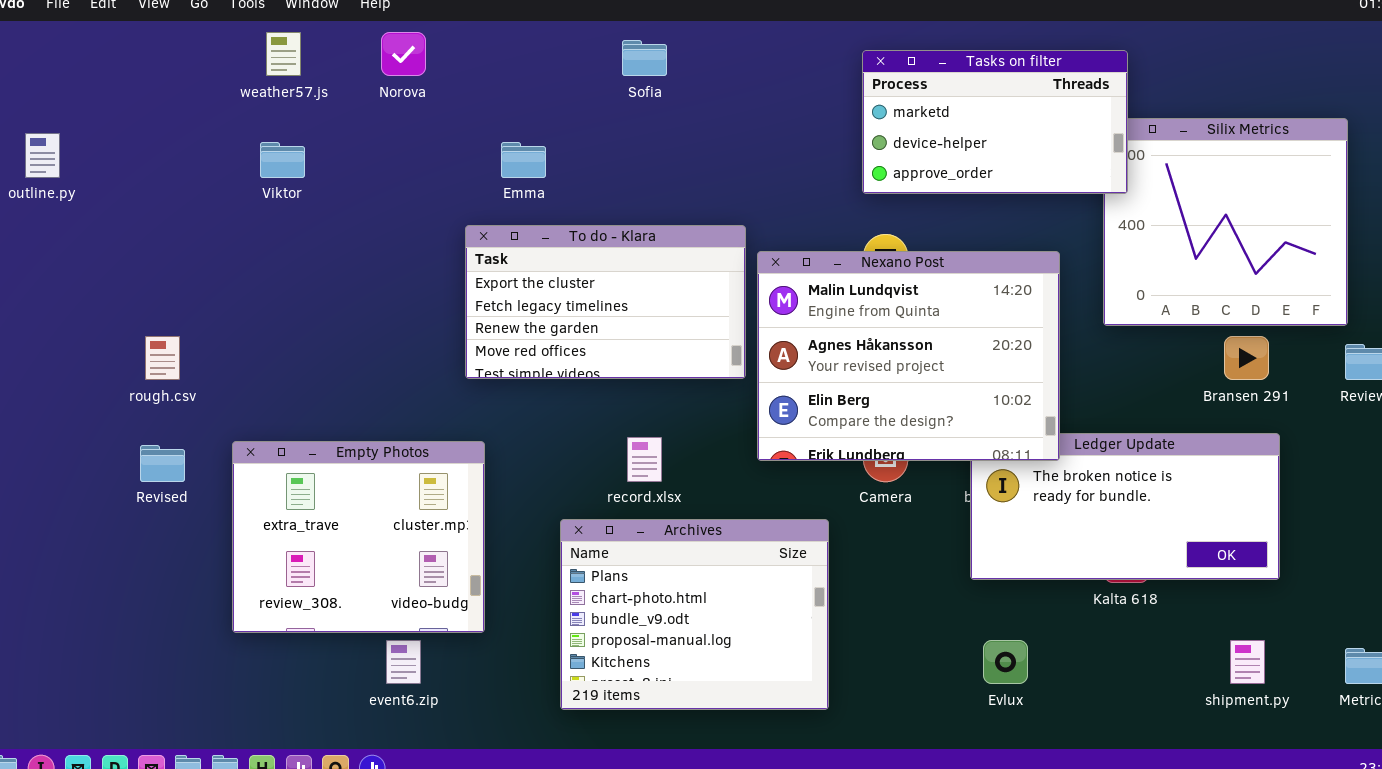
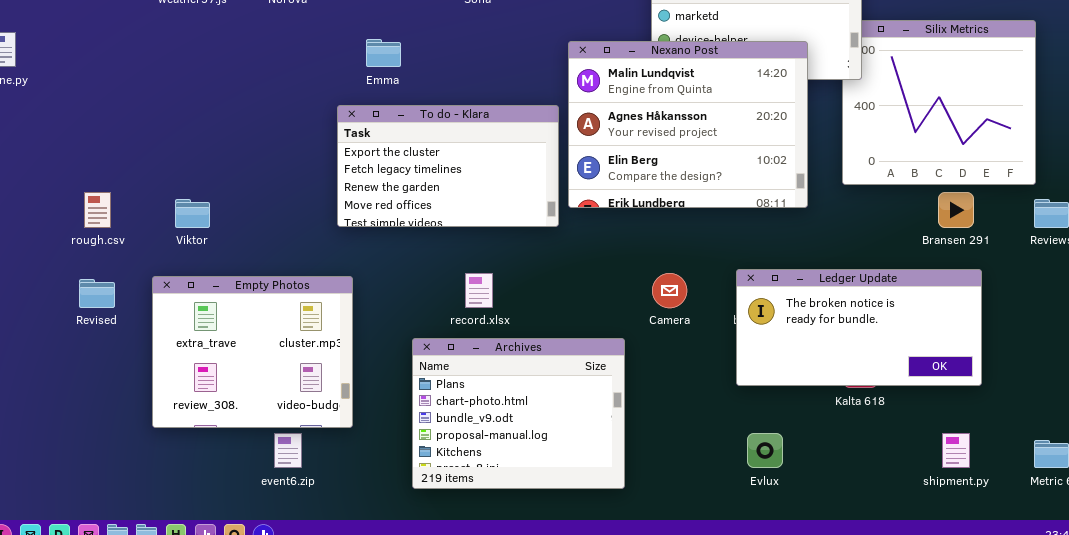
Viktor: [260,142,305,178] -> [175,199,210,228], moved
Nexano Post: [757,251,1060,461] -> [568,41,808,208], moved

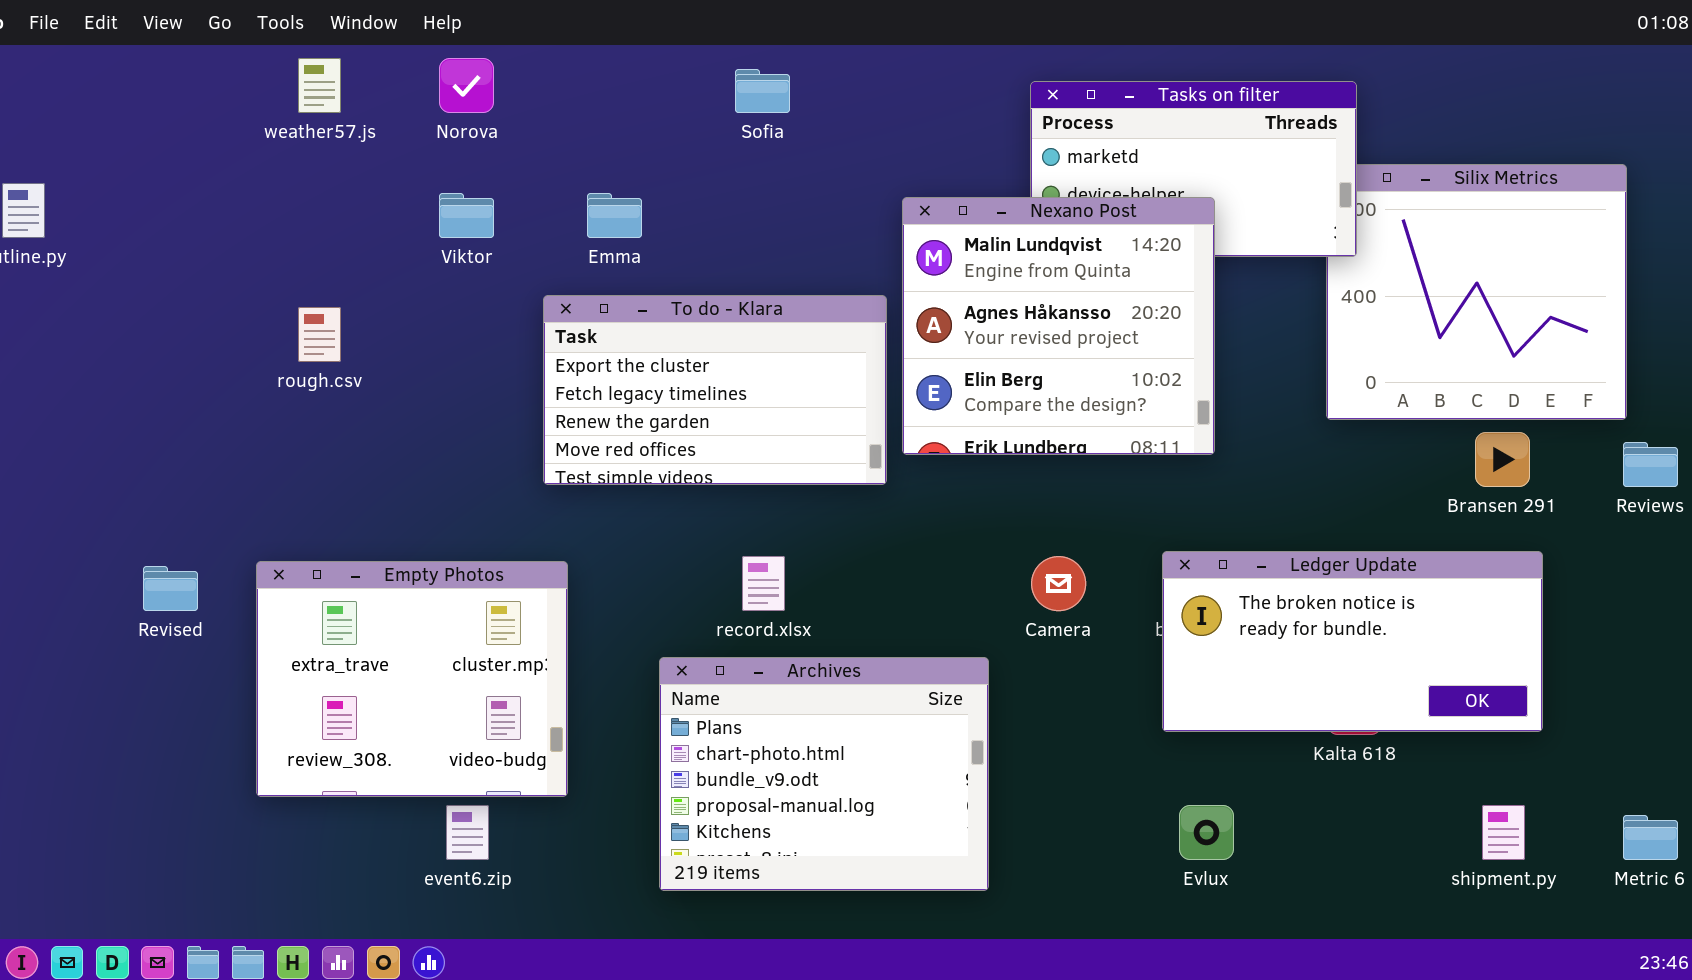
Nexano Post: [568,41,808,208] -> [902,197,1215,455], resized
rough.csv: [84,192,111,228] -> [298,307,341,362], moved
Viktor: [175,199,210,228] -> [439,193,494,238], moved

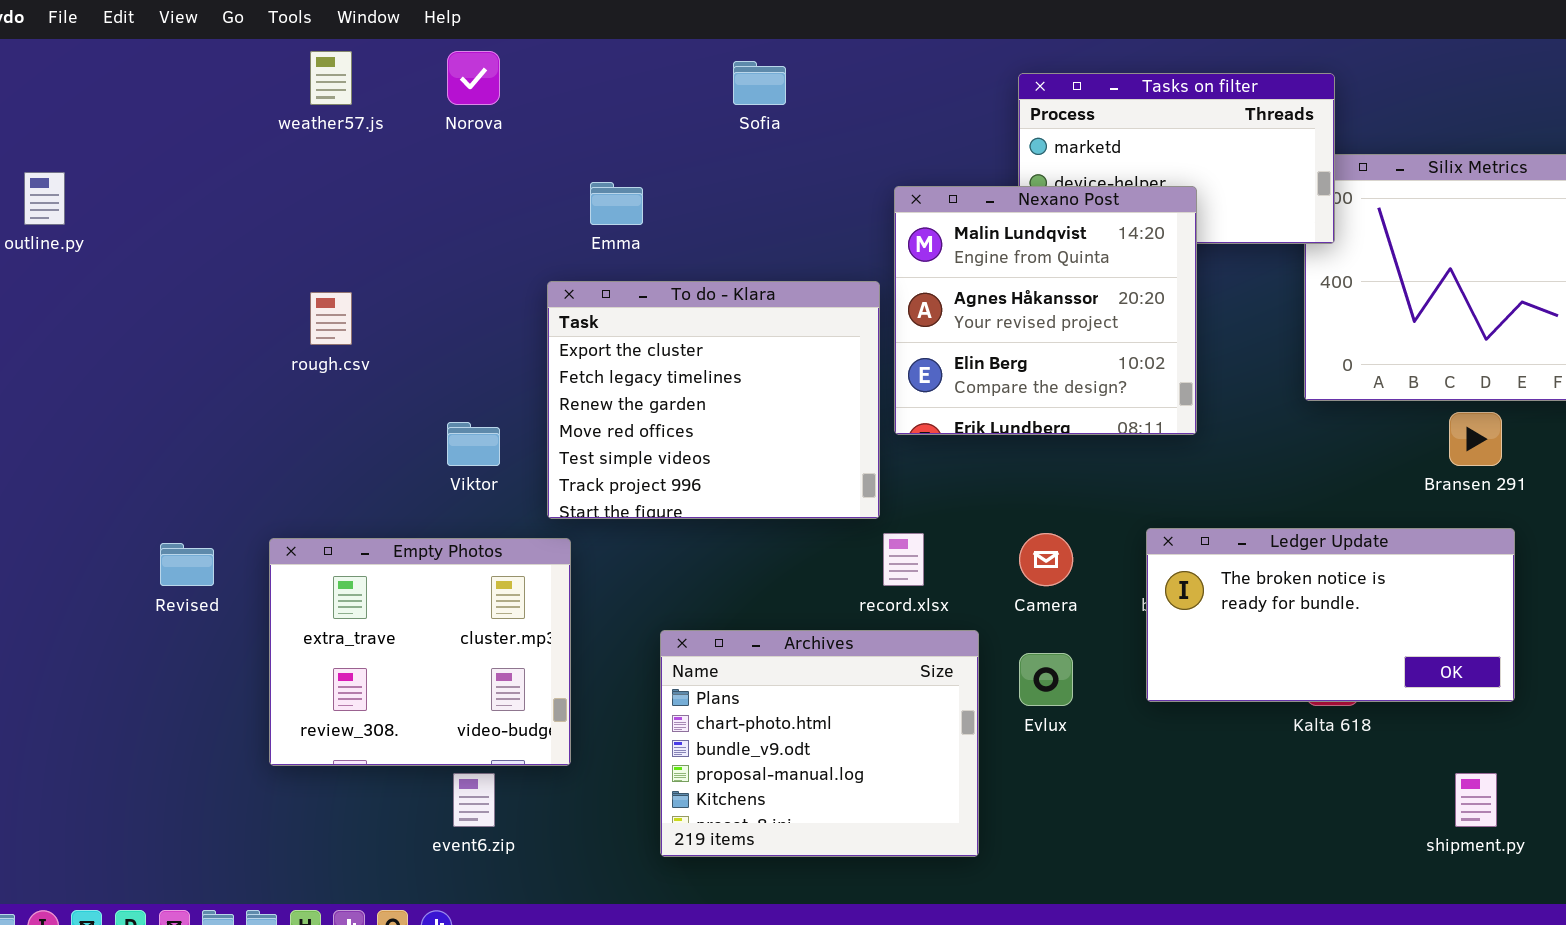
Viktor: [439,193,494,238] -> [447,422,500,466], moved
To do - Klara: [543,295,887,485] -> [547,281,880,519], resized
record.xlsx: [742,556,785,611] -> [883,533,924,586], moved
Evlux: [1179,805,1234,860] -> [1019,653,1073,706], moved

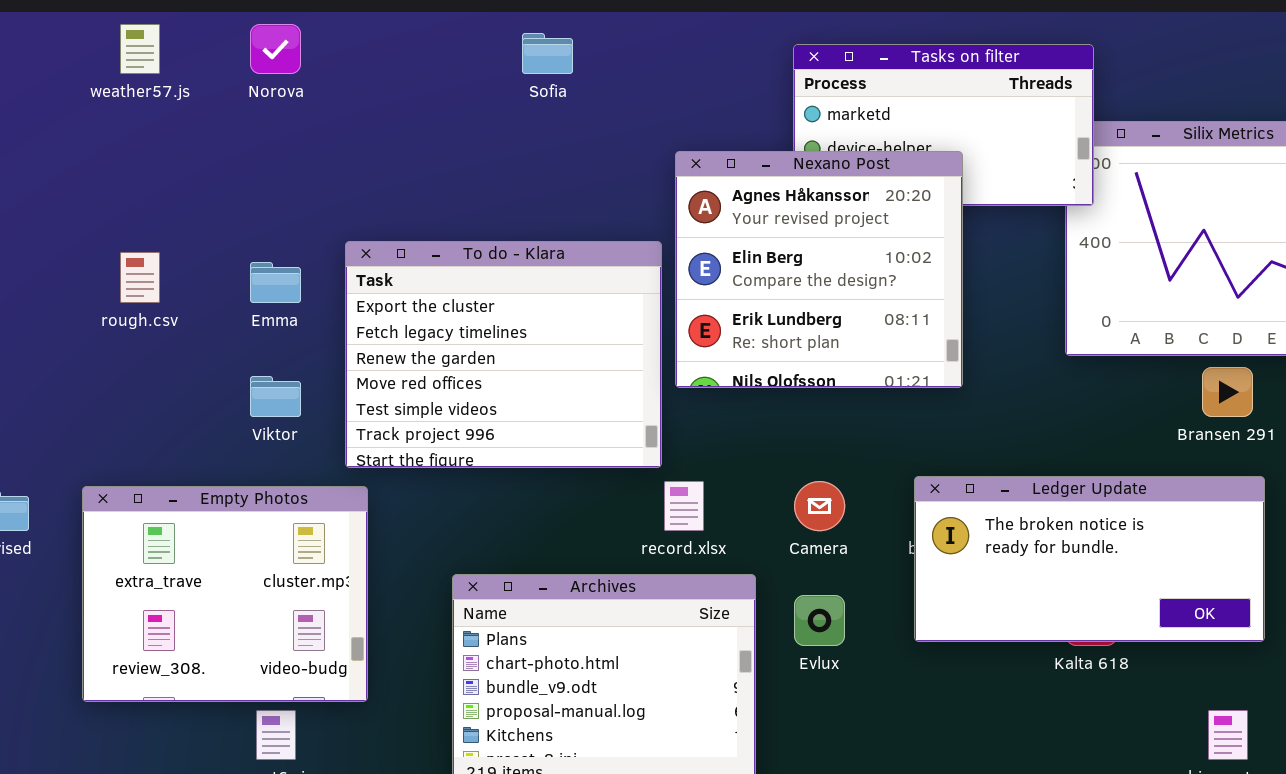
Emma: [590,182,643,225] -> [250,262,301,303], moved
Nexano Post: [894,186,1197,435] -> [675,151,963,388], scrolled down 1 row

§

* **What to produce**
Repeat each line of the records exactly, dropping the pictures.

* **Answer to this problem**
Viktor: [260,142,305,178] -> [175,199,210,228], moved
Nexano Post: [757,251,1060,461] -> [568,41,808,208], moved

Nexano Post: [568,41,808,208] -> [902,197,1215,455], resized
rough.csv: [84,192,111,228] -> [298,307,341,362], moved
Viktor: [175,199,210,228] -> [439,193,494,238], moved

Viktor: [439,193,494,238] -> [447,422,500,466], moved
To do - Klara: [543,295,887,485] -> [547,281,880,519], resized
record.xlsx: [742,556,785,611] -> [883,533,924,586], moved
Evlux: [1179,805,1234,860] -> [1019,653,1073,706], moved

Emma: [590,182,643,225] -> [250,262,301,303], moved
Nexano Post: [894,186,1197,435] -> [675,151,963,388], scrolled down 1 row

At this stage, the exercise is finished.